→ Task statement: Start to finish, repeat the records exactly.

Material shown: Begin

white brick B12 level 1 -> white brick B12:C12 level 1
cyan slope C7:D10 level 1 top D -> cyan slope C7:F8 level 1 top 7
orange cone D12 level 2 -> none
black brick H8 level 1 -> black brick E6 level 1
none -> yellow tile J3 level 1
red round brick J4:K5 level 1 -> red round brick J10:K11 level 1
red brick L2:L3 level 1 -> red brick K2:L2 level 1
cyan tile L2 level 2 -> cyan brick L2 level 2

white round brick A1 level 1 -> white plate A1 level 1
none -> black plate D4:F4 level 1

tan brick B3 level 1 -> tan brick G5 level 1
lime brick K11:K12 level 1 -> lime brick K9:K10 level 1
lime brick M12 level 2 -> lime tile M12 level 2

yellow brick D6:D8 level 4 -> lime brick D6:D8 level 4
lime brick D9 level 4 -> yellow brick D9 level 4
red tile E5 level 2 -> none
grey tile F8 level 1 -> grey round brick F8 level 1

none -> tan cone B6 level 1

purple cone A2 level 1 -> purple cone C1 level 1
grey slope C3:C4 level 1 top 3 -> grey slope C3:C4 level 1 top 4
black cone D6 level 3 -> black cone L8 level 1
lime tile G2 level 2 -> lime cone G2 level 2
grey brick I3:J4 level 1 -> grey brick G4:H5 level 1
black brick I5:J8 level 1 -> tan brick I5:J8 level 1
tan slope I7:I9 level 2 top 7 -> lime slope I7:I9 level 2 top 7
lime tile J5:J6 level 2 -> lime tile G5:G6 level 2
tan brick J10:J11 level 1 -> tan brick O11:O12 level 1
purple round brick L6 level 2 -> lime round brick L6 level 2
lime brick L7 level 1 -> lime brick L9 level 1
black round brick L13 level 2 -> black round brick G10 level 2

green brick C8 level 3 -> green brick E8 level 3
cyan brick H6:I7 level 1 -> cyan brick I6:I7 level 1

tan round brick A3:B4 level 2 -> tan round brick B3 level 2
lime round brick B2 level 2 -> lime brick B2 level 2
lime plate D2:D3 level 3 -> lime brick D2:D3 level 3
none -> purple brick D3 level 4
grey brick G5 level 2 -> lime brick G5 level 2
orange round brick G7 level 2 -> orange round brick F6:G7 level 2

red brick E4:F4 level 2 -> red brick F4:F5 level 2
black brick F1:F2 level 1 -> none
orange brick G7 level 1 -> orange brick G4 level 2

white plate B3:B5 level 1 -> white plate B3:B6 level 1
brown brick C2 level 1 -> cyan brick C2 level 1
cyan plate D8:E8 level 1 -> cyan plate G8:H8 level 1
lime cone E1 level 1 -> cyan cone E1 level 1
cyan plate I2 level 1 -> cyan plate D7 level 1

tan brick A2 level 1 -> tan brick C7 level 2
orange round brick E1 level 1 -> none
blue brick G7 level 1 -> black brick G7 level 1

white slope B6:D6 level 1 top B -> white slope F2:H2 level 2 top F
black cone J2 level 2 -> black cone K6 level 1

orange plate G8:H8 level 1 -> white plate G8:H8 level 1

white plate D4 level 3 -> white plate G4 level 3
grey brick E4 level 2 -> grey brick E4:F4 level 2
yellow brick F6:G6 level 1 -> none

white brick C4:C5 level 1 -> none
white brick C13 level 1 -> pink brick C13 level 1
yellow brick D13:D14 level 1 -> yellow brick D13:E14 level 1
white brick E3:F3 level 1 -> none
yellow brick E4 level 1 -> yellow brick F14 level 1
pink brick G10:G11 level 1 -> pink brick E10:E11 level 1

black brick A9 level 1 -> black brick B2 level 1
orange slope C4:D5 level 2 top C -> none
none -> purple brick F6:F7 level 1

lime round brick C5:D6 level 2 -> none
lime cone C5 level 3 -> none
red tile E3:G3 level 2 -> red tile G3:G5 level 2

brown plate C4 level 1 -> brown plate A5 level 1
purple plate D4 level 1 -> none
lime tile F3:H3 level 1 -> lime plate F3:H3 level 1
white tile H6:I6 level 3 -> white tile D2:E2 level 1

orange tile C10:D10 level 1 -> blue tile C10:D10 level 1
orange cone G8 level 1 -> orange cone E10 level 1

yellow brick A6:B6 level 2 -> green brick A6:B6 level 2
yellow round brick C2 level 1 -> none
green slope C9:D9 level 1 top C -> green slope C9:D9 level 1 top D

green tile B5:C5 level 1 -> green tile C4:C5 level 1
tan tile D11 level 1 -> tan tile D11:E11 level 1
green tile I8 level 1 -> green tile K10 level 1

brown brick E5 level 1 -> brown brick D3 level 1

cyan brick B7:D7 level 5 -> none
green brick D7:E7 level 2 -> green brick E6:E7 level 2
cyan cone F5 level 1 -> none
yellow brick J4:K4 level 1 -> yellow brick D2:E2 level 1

Material shown: End

→ Result:
white brick B12 level 1 -> white brick B12:C12 level 1
cyan slope C7:D10 level 1 top D -> cyan slope C7:F8 level 1 top 7
orange cone D12 level 2 -> none
black brick H8 level 1 -> black brick E6 level 1
none -> yellow tile J3 level 1
red round brick J4:K5 level 1 -> red round brick J10:K11 level 1
red brick L2:L3 level 1 -> red brick K2:L2 level 1
cyan tile L2 level 2 -> cyan brick L2 level 2

white round brick A1 level 1 -> white plate A1 level 1
none -> black plate D4:F4 level 1

tan brick B3 level 1 -> tan brick G5 level 1
lime brick K11:K12 level 1 -> lime brick K9:K10 level 1
lime brick M12 level 2 -> lime tile M12 level 2

yellow brick D6:D8 level 4 -> lime brick D6:D8 level 4
lime brick D9 level 4 -> yellow brick D9 level 4
red tile E5 level 2 -> none
grey tile F8 level 1 -> grey round brick F8 level 1

none -> tan cone B6 level 1

purple cone A2 level 1 -> purple cone C1 level 1
grey slope C3:C4 level 1 top 3 -> grey slope C3:C4 level 1 top 4
black cone D6 level 3 -> black cone L8 level 1
lime tile G2 level 2 -> lime cone G2 level 2
grey brick I3:J4 level 1 -> grey brick G4:H5 level 1
black brick I5:J8 level 1 -> tan brick I5:J8 level 1
tan slope I7:I9 level 2 top 7 -> lime slope I7:I9 level 2 top 7
lime tile J5:J6 level 2 -> lime tile G5:G6 level 2
tan brick J10:J11 level 1 -> tan brick O11:O12 level 1
purple round brick L6 level 2 -> lime round brick L6 level 2
lime brick L7 level 1 -> lime brick L9 level 1
black round brick L13 level 2 -> black round brick G10 level 2

green brick C8 level 3 -> green brick E8 level 3
cyan brick H6:I7 level 1 -> cyan brick I6:I7 level 1

tan round brick A3:B4 level 2 -> tan round brick B3 level 2
lime round brick B2 level 2 -> lime brick B2 level 2
lime plate D2:D3 level 3 -> lime brick D2:D3 level 3
none -> purple brick D3 level 4
grey brick G5 level 2 -> lime brick G5 level 2
orange round brick G7 level 2 -> orange round brick F6:G7 level 2

red brick E4:F4 level 2 -> red brick F4:F5 level 2
black brick F1:F2 level 1 -> none
orange brick G7 level 1 -> orange brick G4 level 2

white plate B3:B5 level 1 -> white plate B3:B6 level 1
brown brick C2 level 1 -> cyan brick C2 level 1
cyan plate D8:E8 level 1 -> cyan plate G8:H8 level 1
lime cone E1 level 1 -> cyan cone E1 level 1
cyan plate I2 level 1 -> cyan plate D7 level 1

tan brick A2 level 1 -> tan brick C7 level 2
orange round brick E1 level 1 -> none
blue brick G7 level 1 -> black brick G7 level 1

white slope B6:D6 level 1 top B -> white slope F2:H2 level 2 top F
black cone J2 level 2 -> black cone K6 level 1

orange plate G8:H8 level 1 -> white plate G8:H8 level 1

white plate D4 level 3 -> white plate G4 level 3
grey brick E4 level 2 -> grey brick E4:F4 level 2
yellow brick F6:G6 level 1 -> none

white brick C4:C5 level 1 -> none
white brick C13 level 1 -> pink brick C13 level 1
yellow brick D13:D14 level 1 -> yellow brick D13:E14 level 1
white brick E3:F3 level 1 -> none
yellow brick E4 level 1 -> yellow brick F14 level 1
pink brick G10:G11 level 1 -> pink brick E10:E11 level 1

black brick A9 level 1 -> black brick B2 level 1
orange slope C4:D5 level 2 top C -> none
none -> purple brick F6:F7 level 1

lime round brick C5:D6 level 2 -> none
lime cone C5 level 3 -> none
red tile E3:G3 level 2 -> red tile G3:G5 level 2

brown plate C4 level 1 -> brown plate A5 level 1
purple plate D4 level 1 -> none
lime tile F3:H3 level 1 -> lime plate F3:H3 level 1
white tile H6:I6 level 3 -> white tile D2:E2 level 1

orange tile C10:D10 level 1 -> blue tile C10:D10 level 1
orange cone G8 level 1 -> orange cone E10 level 1

yellow brick A6:B6 level 2 -> green brick A6:B6 level 2
yellow round brick C2 level 1 -> none
green slope C9:D9 level 1 top C -> green slope C9:D9 level 1 top D

green tile B5:C5 level 1 -> green tile C4:C5 level 1
tan tile D11 level 1 -> tan tile D11:E11 level 1
green tile I8 level 1 -> green tile K10 level 1

brown brick E5 level 1 -> brown brick D3 level 1

cyan brick B7:D7 level 5 -> none
green brick D7:E7 level 2 -> green brick E6:E7 level 2
cyan cone F5 level 1 -> none
yellow brick J4:K4 level 1 -> yellow brick D2:E2 level 1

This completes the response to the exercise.